# Problem statement
Reproduce the listing below word for word, starting at the line that contains "reputation [186, 360]" and continuing down through the line that contains "center [710, 793].", with both of those lines included.

Element lookup listing
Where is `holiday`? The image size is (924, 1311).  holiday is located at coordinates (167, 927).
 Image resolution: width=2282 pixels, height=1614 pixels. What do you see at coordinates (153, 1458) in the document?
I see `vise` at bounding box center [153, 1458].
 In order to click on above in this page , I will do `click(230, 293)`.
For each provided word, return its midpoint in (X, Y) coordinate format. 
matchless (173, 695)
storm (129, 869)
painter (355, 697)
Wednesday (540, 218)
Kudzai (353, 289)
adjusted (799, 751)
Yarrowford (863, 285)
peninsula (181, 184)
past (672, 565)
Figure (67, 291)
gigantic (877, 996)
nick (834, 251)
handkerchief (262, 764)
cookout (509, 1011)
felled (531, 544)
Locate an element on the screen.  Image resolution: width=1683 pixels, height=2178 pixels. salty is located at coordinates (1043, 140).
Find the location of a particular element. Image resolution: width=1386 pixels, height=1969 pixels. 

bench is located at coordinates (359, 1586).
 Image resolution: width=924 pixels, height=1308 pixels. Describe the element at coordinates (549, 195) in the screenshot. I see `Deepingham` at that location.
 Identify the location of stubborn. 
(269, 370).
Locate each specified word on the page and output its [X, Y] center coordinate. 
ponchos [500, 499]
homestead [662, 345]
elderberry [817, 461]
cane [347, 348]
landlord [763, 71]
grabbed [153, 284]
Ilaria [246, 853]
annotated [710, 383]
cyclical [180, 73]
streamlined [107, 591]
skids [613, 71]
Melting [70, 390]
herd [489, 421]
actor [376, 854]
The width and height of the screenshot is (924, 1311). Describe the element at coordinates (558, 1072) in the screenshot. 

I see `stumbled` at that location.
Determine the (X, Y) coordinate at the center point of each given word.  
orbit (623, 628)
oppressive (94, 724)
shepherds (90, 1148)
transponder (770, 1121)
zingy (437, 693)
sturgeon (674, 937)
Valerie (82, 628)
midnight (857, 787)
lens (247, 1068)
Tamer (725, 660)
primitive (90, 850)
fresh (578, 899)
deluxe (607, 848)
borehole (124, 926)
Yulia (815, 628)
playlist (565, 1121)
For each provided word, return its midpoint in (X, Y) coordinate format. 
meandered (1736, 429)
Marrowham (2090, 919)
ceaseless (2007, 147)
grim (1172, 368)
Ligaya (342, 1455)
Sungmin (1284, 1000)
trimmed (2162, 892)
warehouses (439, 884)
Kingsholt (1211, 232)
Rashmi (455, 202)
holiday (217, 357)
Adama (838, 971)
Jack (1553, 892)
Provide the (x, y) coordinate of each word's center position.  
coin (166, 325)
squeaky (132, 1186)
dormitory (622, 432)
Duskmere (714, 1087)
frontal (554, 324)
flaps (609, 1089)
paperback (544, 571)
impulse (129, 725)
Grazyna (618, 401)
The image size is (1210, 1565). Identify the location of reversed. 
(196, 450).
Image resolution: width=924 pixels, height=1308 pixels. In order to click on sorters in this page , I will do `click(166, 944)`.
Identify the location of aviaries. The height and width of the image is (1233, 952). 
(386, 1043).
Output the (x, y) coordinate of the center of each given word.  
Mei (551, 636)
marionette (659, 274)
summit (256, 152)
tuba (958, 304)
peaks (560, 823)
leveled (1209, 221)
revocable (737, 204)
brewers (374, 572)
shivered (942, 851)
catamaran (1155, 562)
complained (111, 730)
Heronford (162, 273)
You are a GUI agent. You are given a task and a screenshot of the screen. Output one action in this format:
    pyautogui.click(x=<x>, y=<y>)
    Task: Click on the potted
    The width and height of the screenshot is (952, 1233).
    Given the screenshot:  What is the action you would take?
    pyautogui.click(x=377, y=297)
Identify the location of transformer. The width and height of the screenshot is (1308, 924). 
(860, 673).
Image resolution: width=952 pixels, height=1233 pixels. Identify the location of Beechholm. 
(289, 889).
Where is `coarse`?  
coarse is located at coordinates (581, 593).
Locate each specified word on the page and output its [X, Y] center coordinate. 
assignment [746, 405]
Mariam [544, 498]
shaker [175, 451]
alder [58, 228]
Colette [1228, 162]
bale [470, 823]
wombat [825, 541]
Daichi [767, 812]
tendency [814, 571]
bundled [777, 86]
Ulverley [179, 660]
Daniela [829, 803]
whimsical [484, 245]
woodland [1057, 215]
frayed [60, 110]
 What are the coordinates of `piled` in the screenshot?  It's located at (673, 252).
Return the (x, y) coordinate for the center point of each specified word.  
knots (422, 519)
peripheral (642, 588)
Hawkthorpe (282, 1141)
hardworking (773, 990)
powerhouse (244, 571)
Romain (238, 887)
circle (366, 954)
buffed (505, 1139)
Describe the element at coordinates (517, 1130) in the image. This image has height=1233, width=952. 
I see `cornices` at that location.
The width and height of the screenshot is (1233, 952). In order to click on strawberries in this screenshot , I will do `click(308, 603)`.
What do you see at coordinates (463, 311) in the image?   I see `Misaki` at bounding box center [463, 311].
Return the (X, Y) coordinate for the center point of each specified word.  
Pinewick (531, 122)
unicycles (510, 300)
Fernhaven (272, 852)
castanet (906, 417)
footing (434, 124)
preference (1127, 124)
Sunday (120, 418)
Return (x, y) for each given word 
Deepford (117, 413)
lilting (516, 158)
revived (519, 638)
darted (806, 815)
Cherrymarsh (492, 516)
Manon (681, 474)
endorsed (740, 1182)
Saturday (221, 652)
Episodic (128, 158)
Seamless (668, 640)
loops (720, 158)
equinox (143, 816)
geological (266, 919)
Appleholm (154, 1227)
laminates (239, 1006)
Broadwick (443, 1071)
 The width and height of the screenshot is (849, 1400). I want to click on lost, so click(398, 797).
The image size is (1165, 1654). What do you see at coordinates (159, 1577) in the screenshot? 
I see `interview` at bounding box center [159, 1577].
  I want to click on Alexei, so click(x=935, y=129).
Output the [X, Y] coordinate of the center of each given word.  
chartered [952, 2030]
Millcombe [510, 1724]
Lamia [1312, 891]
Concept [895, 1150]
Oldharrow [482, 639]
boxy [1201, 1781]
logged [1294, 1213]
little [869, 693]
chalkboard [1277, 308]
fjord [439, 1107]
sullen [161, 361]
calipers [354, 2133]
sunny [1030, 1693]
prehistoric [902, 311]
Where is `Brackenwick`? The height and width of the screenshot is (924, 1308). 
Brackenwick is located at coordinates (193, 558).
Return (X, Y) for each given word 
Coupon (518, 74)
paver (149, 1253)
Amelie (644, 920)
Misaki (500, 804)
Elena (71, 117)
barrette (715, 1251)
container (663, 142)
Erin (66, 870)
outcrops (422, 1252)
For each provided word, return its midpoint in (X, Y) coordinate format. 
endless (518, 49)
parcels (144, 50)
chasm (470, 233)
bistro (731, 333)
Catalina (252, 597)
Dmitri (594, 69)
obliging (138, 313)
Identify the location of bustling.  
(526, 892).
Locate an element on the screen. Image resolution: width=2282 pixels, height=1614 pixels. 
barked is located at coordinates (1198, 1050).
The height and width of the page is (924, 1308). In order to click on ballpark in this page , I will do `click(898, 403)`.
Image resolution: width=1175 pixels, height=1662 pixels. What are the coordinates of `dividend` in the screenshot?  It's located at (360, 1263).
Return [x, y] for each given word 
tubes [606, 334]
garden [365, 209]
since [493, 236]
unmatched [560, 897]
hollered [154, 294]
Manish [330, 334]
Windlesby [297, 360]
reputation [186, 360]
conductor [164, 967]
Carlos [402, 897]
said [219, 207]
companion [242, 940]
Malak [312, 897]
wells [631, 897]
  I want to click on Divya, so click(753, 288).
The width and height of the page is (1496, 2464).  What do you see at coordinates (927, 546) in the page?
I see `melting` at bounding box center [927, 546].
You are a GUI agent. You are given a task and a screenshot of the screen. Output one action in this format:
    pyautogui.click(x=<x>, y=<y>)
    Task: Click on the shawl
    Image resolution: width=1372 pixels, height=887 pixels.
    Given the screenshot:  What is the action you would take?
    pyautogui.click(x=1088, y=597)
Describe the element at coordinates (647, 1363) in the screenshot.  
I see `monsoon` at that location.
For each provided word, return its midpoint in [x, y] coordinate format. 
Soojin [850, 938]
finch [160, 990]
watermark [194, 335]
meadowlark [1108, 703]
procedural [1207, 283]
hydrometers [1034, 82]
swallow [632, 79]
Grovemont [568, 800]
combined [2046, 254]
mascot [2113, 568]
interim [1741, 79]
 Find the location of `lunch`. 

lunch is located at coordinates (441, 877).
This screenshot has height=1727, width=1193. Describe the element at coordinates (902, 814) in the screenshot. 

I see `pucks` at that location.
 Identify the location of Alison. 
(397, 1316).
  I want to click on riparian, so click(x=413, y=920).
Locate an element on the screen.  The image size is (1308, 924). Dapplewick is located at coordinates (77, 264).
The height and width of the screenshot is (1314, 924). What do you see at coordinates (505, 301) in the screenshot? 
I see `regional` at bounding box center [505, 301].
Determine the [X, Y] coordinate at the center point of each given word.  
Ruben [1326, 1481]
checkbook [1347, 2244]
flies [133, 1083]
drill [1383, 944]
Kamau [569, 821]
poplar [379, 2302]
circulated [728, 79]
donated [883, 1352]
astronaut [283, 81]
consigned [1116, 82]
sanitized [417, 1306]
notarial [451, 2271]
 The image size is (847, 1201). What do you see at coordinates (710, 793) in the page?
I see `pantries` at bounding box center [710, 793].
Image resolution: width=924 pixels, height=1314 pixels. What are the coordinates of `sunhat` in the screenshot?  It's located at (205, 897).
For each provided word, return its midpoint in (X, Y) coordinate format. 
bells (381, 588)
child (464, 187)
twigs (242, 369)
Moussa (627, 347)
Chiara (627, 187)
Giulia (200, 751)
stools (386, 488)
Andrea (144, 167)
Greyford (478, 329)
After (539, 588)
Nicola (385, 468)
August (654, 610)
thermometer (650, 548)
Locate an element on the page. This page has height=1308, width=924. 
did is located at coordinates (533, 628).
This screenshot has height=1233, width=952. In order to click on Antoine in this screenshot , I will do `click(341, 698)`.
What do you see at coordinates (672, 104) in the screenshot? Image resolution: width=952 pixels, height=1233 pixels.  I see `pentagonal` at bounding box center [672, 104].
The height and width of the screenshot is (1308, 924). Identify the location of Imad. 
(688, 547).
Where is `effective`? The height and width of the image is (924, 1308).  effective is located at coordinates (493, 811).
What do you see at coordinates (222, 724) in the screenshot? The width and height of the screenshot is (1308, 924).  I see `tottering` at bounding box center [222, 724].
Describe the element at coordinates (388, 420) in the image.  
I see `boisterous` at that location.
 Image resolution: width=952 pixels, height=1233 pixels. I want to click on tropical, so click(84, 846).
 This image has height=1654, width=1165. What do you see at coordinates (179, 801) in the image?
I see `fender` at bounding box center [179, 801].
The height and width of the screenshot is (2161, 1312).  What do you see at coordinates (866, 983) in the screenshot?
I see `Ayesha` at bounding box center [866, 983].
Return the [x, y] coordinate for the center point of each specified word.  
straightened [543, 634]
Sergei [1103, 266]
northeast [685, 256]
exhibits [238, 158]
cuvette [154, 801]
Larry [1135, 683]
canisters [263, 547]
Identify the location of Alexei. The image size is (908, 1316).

# Finished answer
reputation [186, 360]
conductor [164, 967]
Carlos [402, 897]
said [219, 207]
companion [242, 940]
Malak [312, 897]
wells [631, 897]
  I want to click on Divya, so click(753, 288).
The width and height of the page is (1496, 2464).  What do you see at coordinates (927, 546) in the page?
I see `melting` at bounding box center [927, 546].
You are a GUI agent. You are given a task and a screenshot of the screen. Output one action in this format:
    pyautogui.click(x=<x>, y=<y>)
    Task: Click on the shawl
    Image resolution: width=1372 pixels, height=887 pixels.
    Given the screenshot:  What is the action you would take?
    pyautogui.click(x=1088, y=597)
Describe the element at coordinates (647, 1363) in the screenshot.  
I see `monsoon` at that location.
For each provided word, return its midpoint in [x, y] coordinate format. 
Soojin [850, 938]
finch [160, 990]
watermark [194, 335]
meadowlark [1108, 703]
procedural [1207, 283]
hydrometers [1034, 82]
swallow [632, 79]
Grovemont [568, 800]
combined [2046, 254]
mascot [2113, 568]
interim [1741, 79]
 Find the location of `lunch`. 

lunch is located at coordinates (441, 877).
This screenshot has height=1727, width=1193. Describe the element at coordinates (902, 814) in the screenshot. 

I see `pucks` at that location.
 Identify the location of Alison. 
(397, 1316).
  I want to click on riparian, so click(x=413, y=920).
Locate an element on the screen.  The image size is (1308, 924). Dapplewick is located at coordinates (77, 264).
The height and width of the screenshot is (1314, 924). What do you see at coordinates (505, 301) in the screenshot? 
I see `regional` at bounding box center [505, 301].
Determine the [X, Y] coordinate at the center point of each given word.  
Ruben [1326, 1481]
checkbook [1347, 2244]
flies [133, 1083]
drill [1383, 944]
Kamau [569, 821]
poplar [379, 2302]
circulated [728, 79]
donated [883, 1352]
astronaut [283, 81]
consigned [1116, 82]
sanitized [417, 1306]
notarial [451, 2271]
 The image size is (847, 1201). What do you see at coordinates (710, 793) in the page?
I see `pantries` at bounding box center [710, 793].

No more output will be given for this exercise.